Please reproduce all the records exactly while leaving out their pictures.
BEGIN INPUT RECORDS
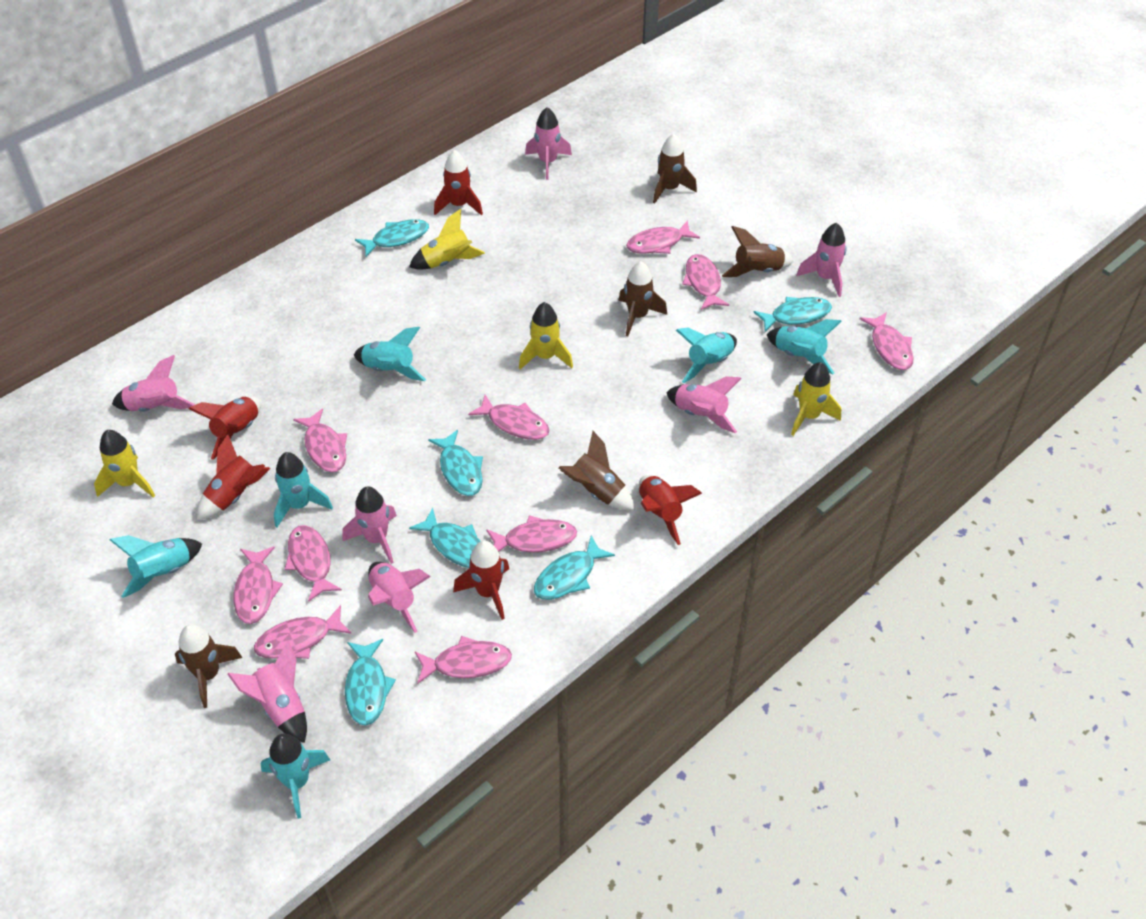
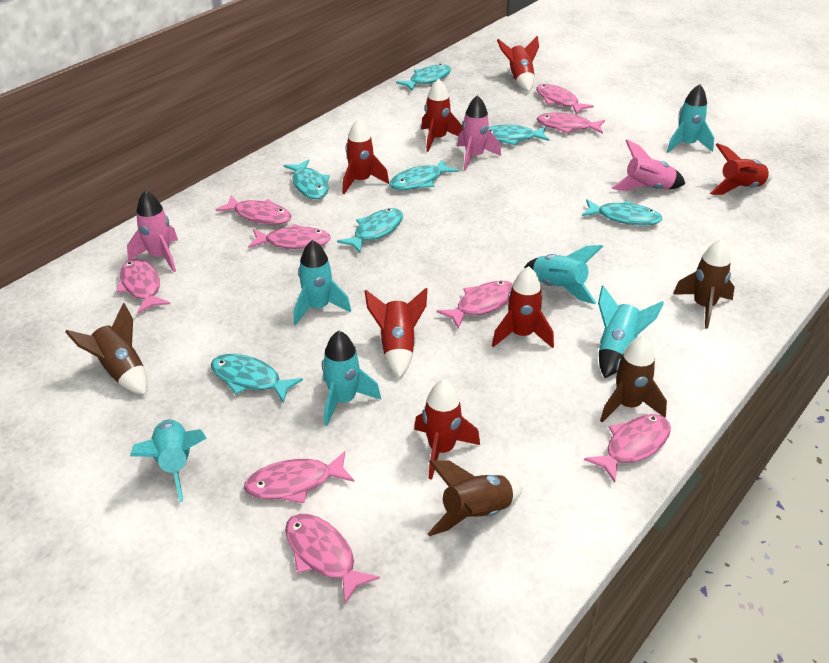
brown rocket: [175,624,242,708] [559,431,635,510] [619,261,667,336] [653,134,697,204] [722,226,794,277] = 5 -> [65,303,147,395] [427,460,522,536] [600,335,667,423] [673,239,735,329] = 4
pink fish: [234,546,283,624] [254,605,352,659] [285,525,342,602] [293,409,347,472] [415,636,512,684] [468,395,550,440] [486,515,577,552] [626,220,700,254] [682,254,729,310] [859,312,914,370] = 10 -> [116,259,170,314] [216,195,292,225] [244,451,355,503] [248,224,331,249] [285,514,380,603] [437,281,513,329] [536,84,594,115] [536,112,605,134] [584,414,671,483] = 9
pink rocket: [112,355,196,412] [227,641,307,743] [342,486,397,564] [368,562,431,633] [525,107,572,180] [666,376,742,433] [796,223,847,297] = 7 -> [127,190,178,272] [457,95,501,170] [611,139,686,191] = 3
red rocket: [189,396,261,460] [197,434,270,520] [434,150,483,216] [453,541,509,620] [639,475,702,545] = 5 -> [342,118,389,194] [364,288,427,378] [414,379,480,480] [421,79,463,152] [492,266,554,348] [497,36,539,92] [710,143,772,195] = 7
turquoise fish: [345,639,396,725] [355,219,429,257] [409,508,481,568] [428,430,483,496] [534,535,615,600] [753,297,832,332] = 6 -> [211,354,303,403] [283,159,330,199] [337,208,403,253] [389,159,458,190] [396,64,451,91] [489,125,549,145] [582,199,662,225] = 7
yellow rocket: [94,430,155,498] [409,209,485,270] [519,302,573,369] [791,362,841,436] = 4 -> none = 0

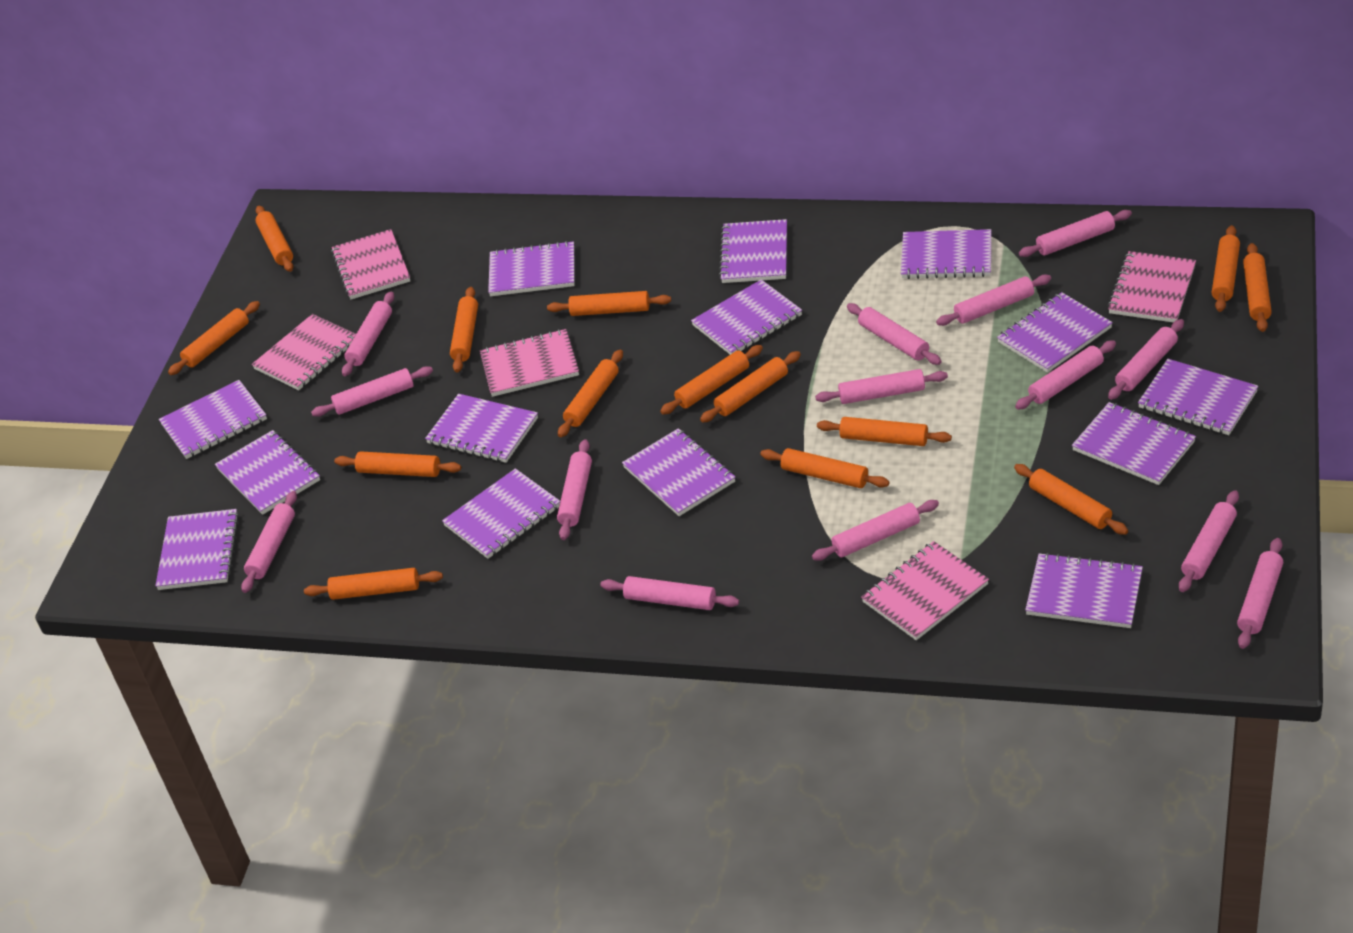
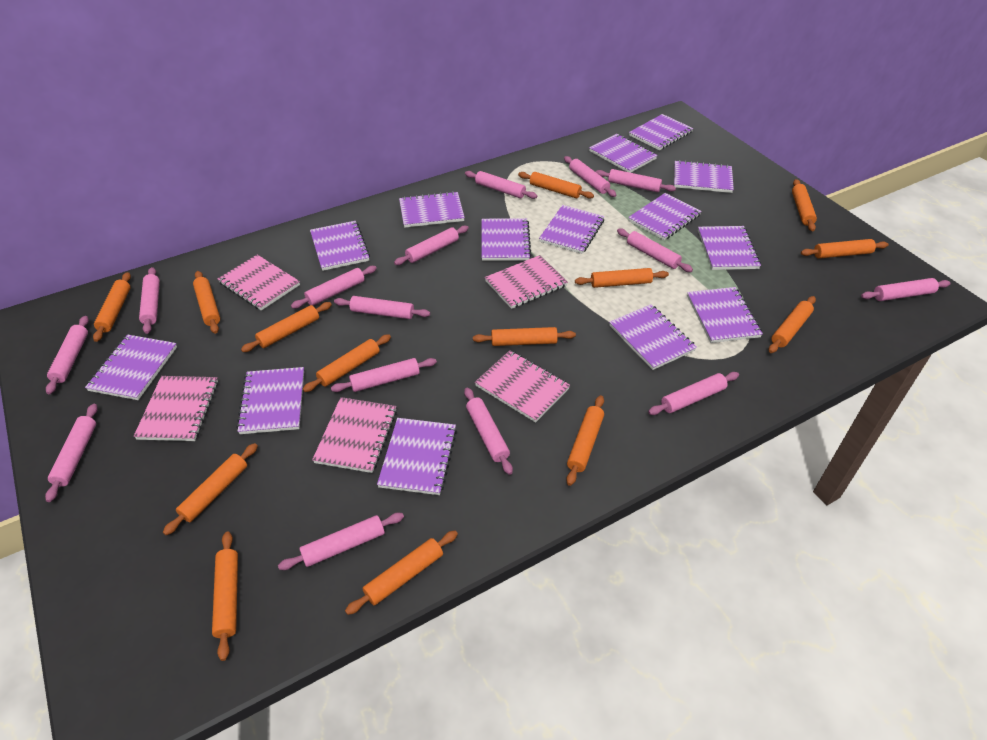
pink rolling pin: [241,491,297,593] [311,366,433,417] [342,291,394,376] [557,439,592,540] [600,576,739,610] [812,500,939,561] [815,369,948,404] [847,303,941,365] [936,275,1051,326] [1015,340,1116,409] [1019,210,1132,257] [1108,319,1184,400] [1179,490,1239,592] [1237,538,1283,649] = 14 -> [45,404,98,502] [46,316,89,394] [139,267,160,334] [278,513,404,570] [291,266,377,309] [331,358,437,392] [334,296,430,319] [394,226,469,265] [464,388,513,475] [465,171,537,199] [564,156,616,197] [595,169,676,192] [617,229,693,272] [648,372,739,415] [861,278,951,301] = 15

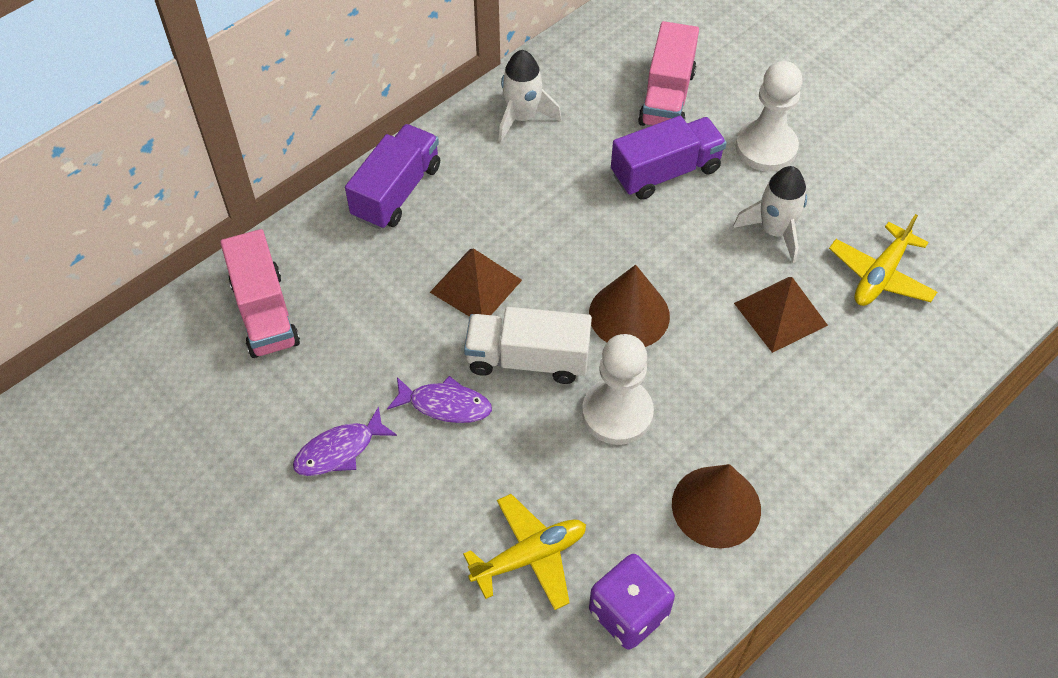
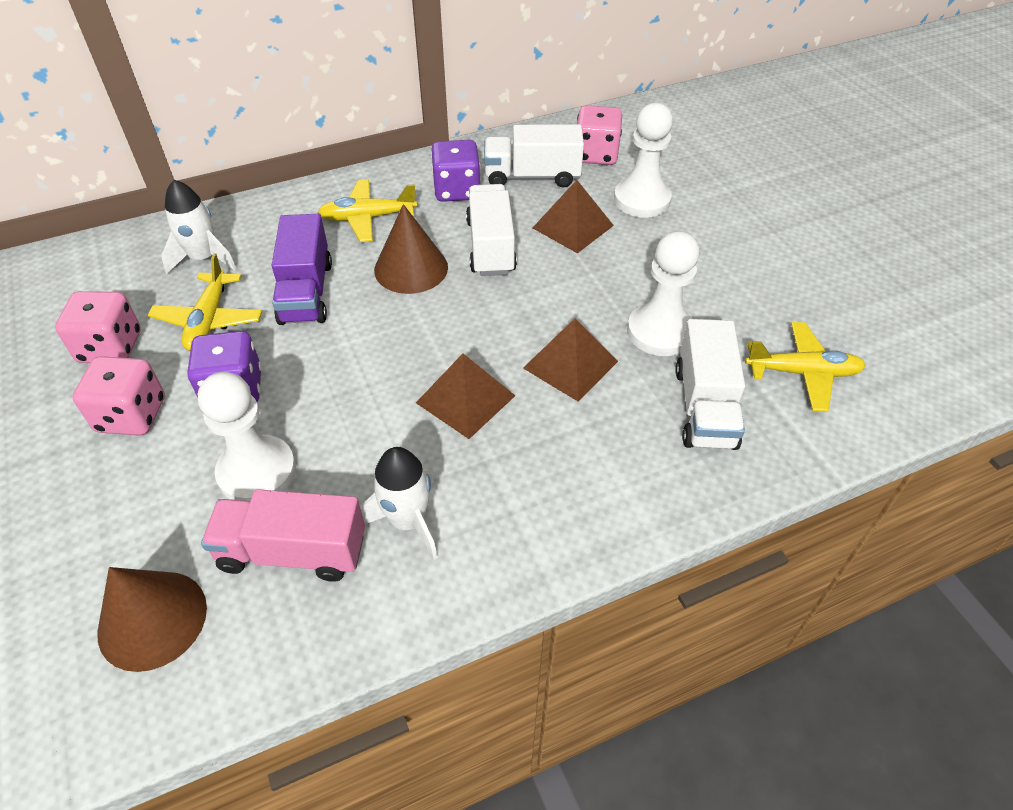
brown pyramid: [430,248,522,317] [734,277,828,353] = 2 -> [416,354,516,439] [523,318,618,401] [533,180,614,253] = 3
pink dice: none = 0 -> [55,291,141,363] [72,356,165,435] [577,105,622,165] = 3
pink truck: [220,229,300,358] [638,21,699,126] = 2 -> [201,489,365,582] = 1
purple dice: [589,554,675,650] = 1 -> [187,331,262,402] [431,140,480,202] = 2
purple fish: [293,406,397,476] [387,376,492,423] = 2 -> none = 0
purple truck: [345,124,440,230] [611,116,727,200] = 2 -> [272,214,332,325] = 1
white pawn: [582,334,654,445] [735,61,803,172] = 2 -> [198,372,296,501] [614,103,673,218] [627,231,700,356] = 3
white truck: [464,307,592,384] = 1 -> [466,184,517,276] [484,124,584,188] [675,319,745,450] = 3
yellow plane: [463,494,586,610] [829,214,937,306] = 2 -> [148,253,262,351] [318,180,417,242] [745,322,866,412] = 3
END INPUT RECORDS
* [EXERCISE ANSWER]:
brown rocket: [175,624,242,708] [559,431,635,510] [619,261,667,336] [653,134,697,204] [722,226,794,277] = 5 -> [65,303,147,395] [427,460,522,536] [600,335,667,423] [673,239,735,329] = 4
pink fish: [234,546,283,624] [254,605,352,659] [285,525,342,602] [293,409,347,472] [415,636,512,684] [468,395,550,440] [486,515,577,552] [626,220,700,254] [682,254,729,310] [859,312,914,370] = 10 -> [116,259,170,314] [216,195,292,225] [244,451,355,503] [248,224,331,249] [285,514,380,603] [437,281,513,329] [536,84,594,115] [536,112,605,134] [584,414,671,483] = 9
pink rocket: [112,355,196,412] [227,641,307,743] [342,486,397,564] [368,562,431,633] [525,107,572,180] [666,376,742,433] [796,223,847,297] = 7 -> [127,190,178,272] [457,95,501,170] [611,139,686,191] = 3
red rocket: [189,396,261,460] [197,434,270,520] [434,150,483,216] [453,541,509,620] [639,475,702,545] = 5 -> [342,118,389,194] [364,288,427,378] [414,379,480,480] [421,79,463,152] [492,266,554,348] [497,36,539,92] [710,143,772,195] = 7
turquoise fish: [345,639,396,725] [355,219,429,257] [409,508,481,568] [428,430,483,496] [534,535,615,600] [753,297,832,332] = 6 -> [211,354,303,403] [283,159,330,199] [337,208,403,253] [389,159,458,190] [396,64,451,91] [489,125,549,145] [582,199,662,225] = 7
yellow rocket: [94,430,155,498] [409,209,485,270] [519,302,573,369] [791,362,841,436] = 4 -> none = 0

pink rolling pin: [241,491,297,593] [311,366,433,417] [342,291,394,376] [557,439,592,540] [600,576,739,610] [812,500,939,561] [815,369,948,404] [847,303,941,365] [936,275,1051,326] [1015,340,1116,409] [1019,210,1132,257] [1108,319,1184,400] [1179,490,1239,592] [1237,538,1283,649] = 14 -> [45,404,98,502] [46,316,89,394] [139,267,160,334] [278,513,404,570] [291,266,377,309] [331,358,437,392] [334,296,430,319] [394,226,469,265] [464,388,513,475] [465,171,537,199] [564,156,616,197] [595,169,676,192] [617,229,693,272] [648,372,739,415] [861,278,951,301] = 15

brown pyramid: [430,248,522,317] [734,277,828,353] = 2 -> [416,354,516,439] [523,318,618,401] [533,180,614,253] = 3
pink dice: none = 0 -> [55,291,141,363] [72,356,165,435] [577,105,622,165] = 3
pink truck: [220,229,300,358] [638,21,699,126] = 2 -> [201,489,365,582] = 1
purple dice: [589,554,675,650] = 1 -> [187,331,262,402] [431,140,480,202] = 2
purple fish: [293,406,397,476] [387,376,492,423] = 2 -> none = 0
purple truck: [345,124,440,230] [611,116,727,200] = 2 -> [272,214,332,325] = 1
white pawn: [582,334,654,445] [735,61,803,172] = 2 -> [198,372,296,501] [614,103,673,218] [627,231,700,356] = 3
white truck: [464,307,592,384] = 1 -> [466,184,517,276] [484,124,584,188] [675,319,745,450] = 3
yellow plane: [463,494,586,610] [829,214,937,306] = 2 -> [148,253,262,351] [318,180,417,242] [745,322,866,412] = 3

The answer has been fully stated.